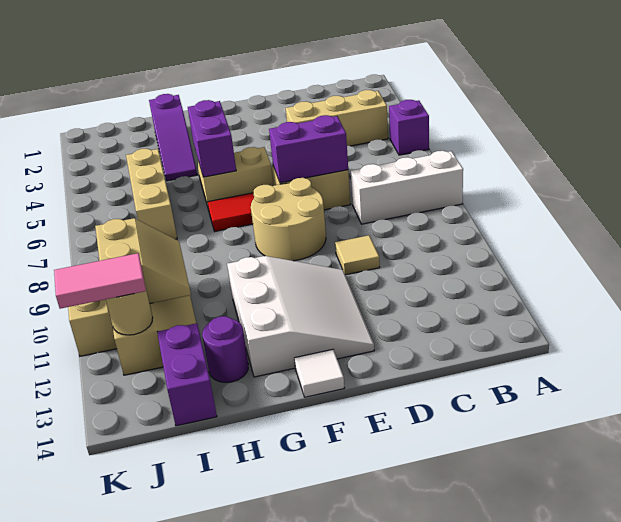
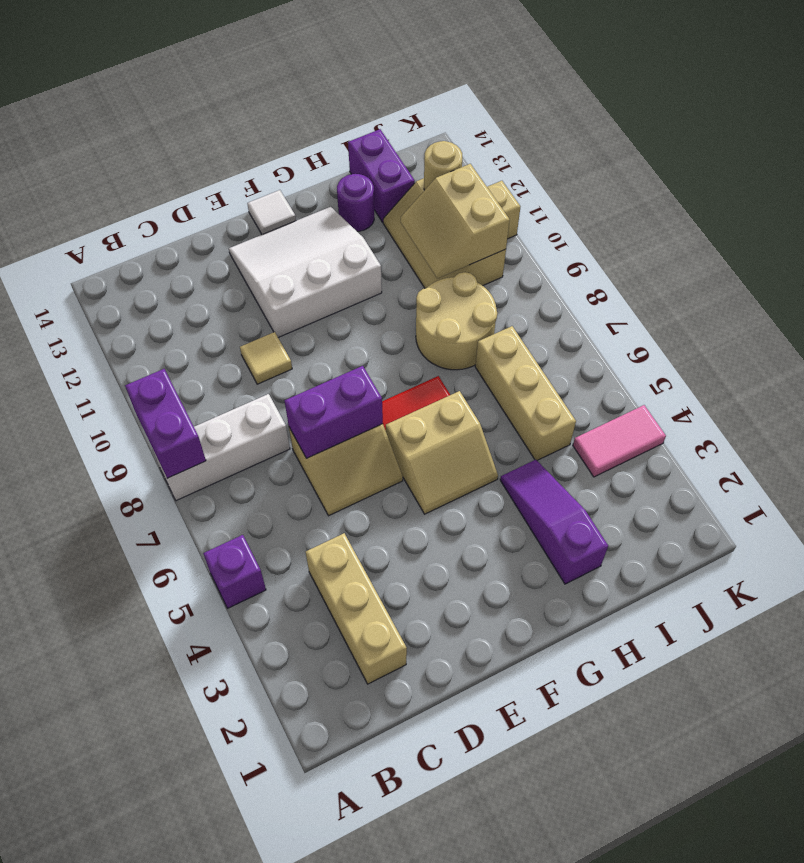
tan brick B4:D4 level 1 -> tan brick C2:C4 level 1
tan round brick E8:F9 level 1 -> tan round brick H8:I9 level 1
white slope E11:G13 level 1 top G -> white slope E11:G13 level 1 top 11
purple brick G5:G6 level 2 -> purple brick A8:A9 level 2
pink tile J12:K12 level 3 -> pink tile J4:K4 level 1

* * * * * * * * *

AIM OF THE TASK: Only the pictures should be left out; write out everything else in the records exactly.

SOLUTION TO THIS EXERCISE:
tan brick B4:D4 level 1 -> tan brick C2:C4 level 1
tan round brick E8:F9 level 1 -> tan round brick H8:I9 level 1
white slope E11:G13 level 1 top G -> white slope E11:G13 level 1 top 11
purple brick G5:G6 level 2 -> purple brick A8:A9 level 2
pink tile J12:K12 level 3 -> pink tile J4:K4 level 1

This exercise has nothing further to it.